WORK REQUIRED »
Reproduce the listing below line for line, with every picture left out of your answer.

TASK INPUTS »
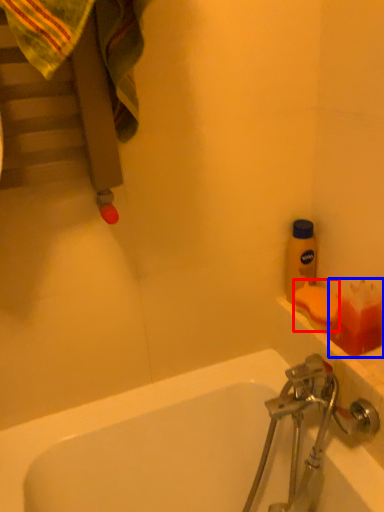
Question: Which object is further to the camera taking this photo, soap (highlighted by a red box) or toiletry (highlighted by a blue box)?

Choices:
 (A) soap
 (B) toiletry

Answer: (A)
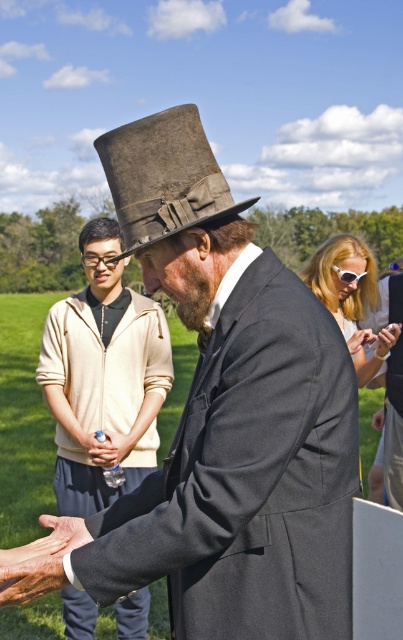
Question: Does dark brown felt fedora at upper center lie behind smooth skin hand at center?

OUTPUT FOR THIS EXERCISE »
Question: Which object is further to the camera taking this photo, soap (highlighted by a red box) or toiletry (highlighted by a blue box)?

Choices:
 (A) soap
 (B) toiletry

Answer: (A)
Question: Does dark brown felt fedora at upper center lie behind smooth skin hand at center?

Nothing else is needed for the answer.